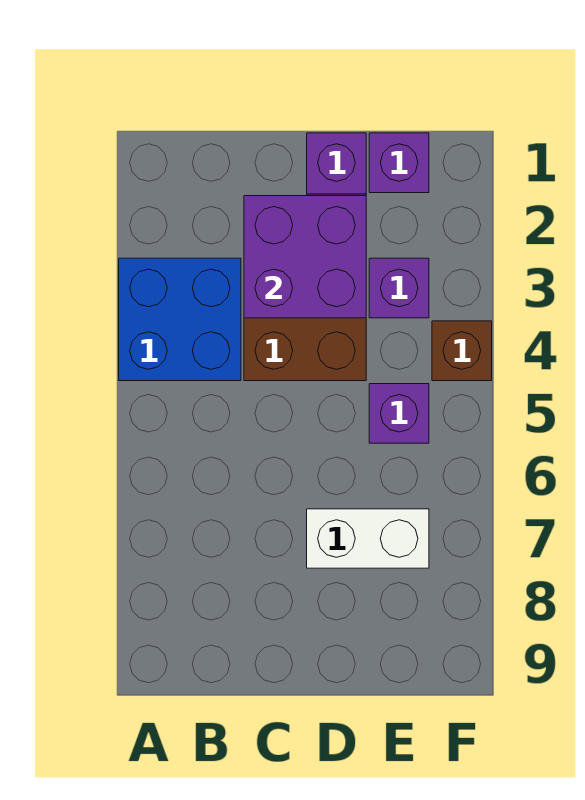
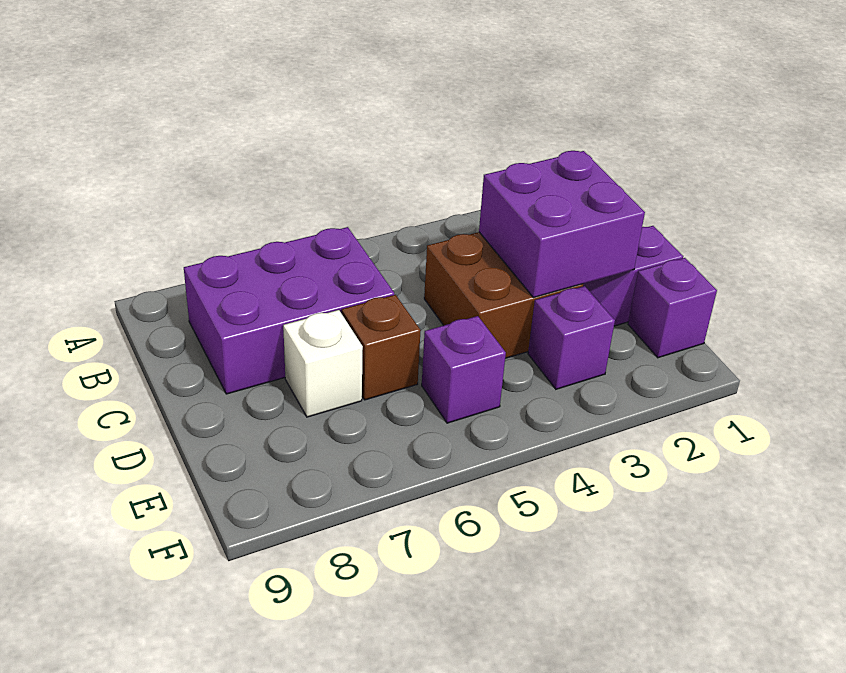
blue brick A3:B4 level 1 -> none
none -> purple brick B6:C8 level 1
white brick D7:E7 level 1 -> white brick D7 level 1
brown brick F4 level 1 -> brown brick D6 level 1

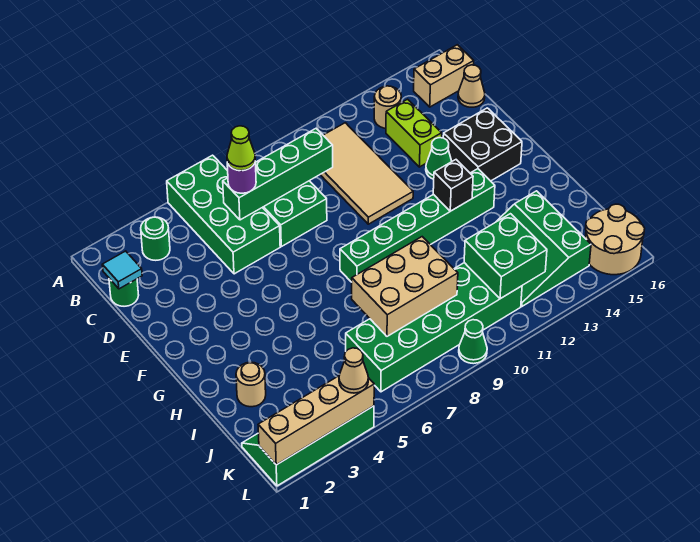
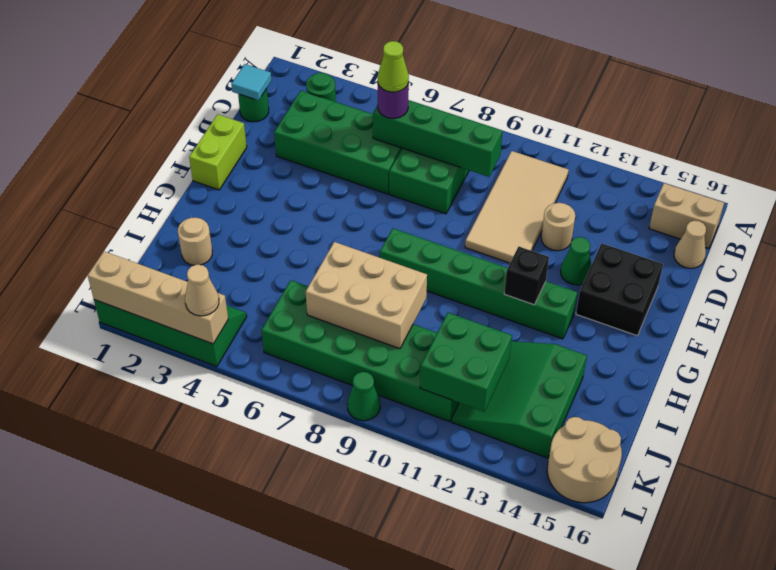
green brick A5:D6 level 1 -> green brick C3:D6 level 1
tan round brick B13 level 1 -> tan round brick D12 level 1
lime brick C13:D13 level 1 -> lime brick E1:F1 level 1

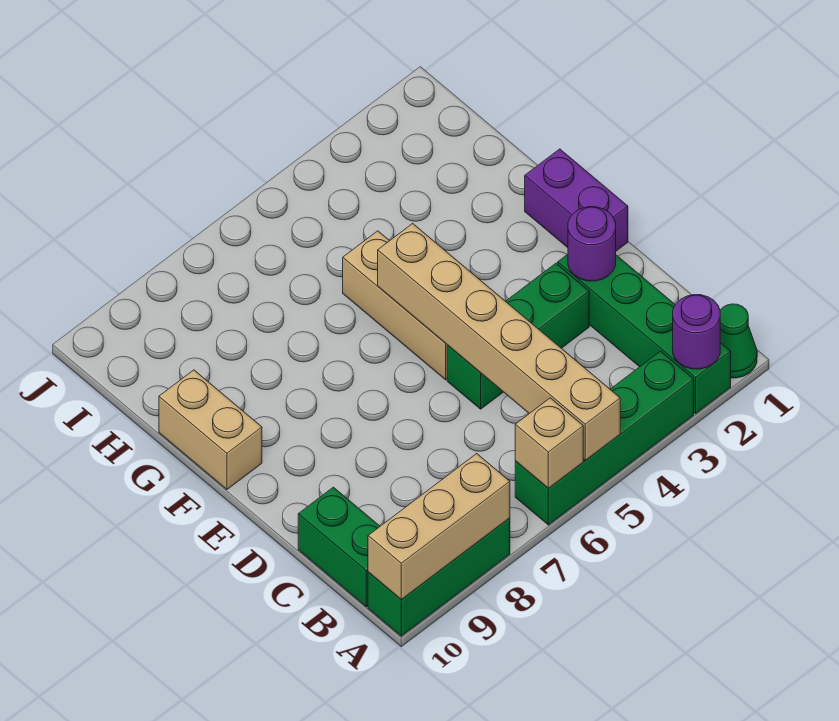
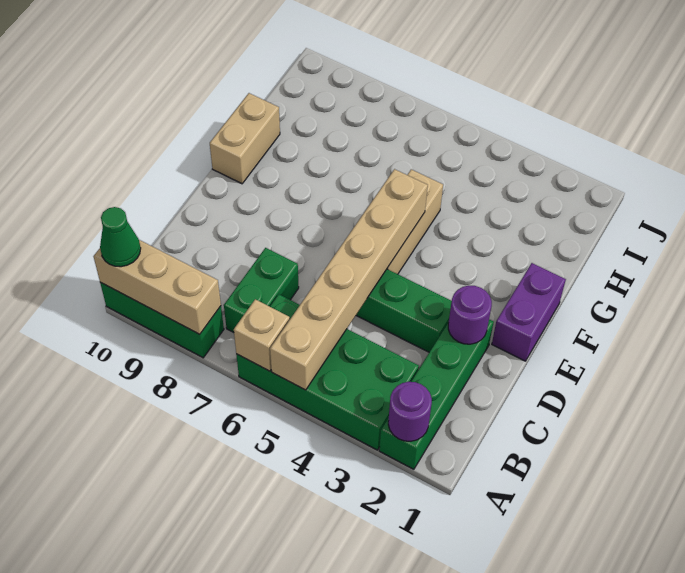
green cone A1 level 1 -> green cone A10 level 3
green brick A3:A6 level 1 -> green brick A3:B6 level 1
green brick B10:C10 level 1 -> green brick B7:C7 level 1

**Goal of the exercise:** Nothing but the lines from the one containing "brown brick F4" through the end of the listing should be written out, each exactly, and pictures must be left out.

**Solution to this problem:**
brown brick F4 level 1 -> brown brick D6 level 1

green brick A5:D6 level 1 -> green brick C3:D6 level 1
tan round brick B13 level 1 -> tan round brick D12 level 1
lime brick C13:D13 level 1 -> lime brick E1:F1 level 1

green cone A1 level 1 -> green cone A10 level 3
green brick A3:A6 level 1 -> green brick A3:B6 level 1
green brick B10:C10 level 1 -> green brick B7:C7 level 1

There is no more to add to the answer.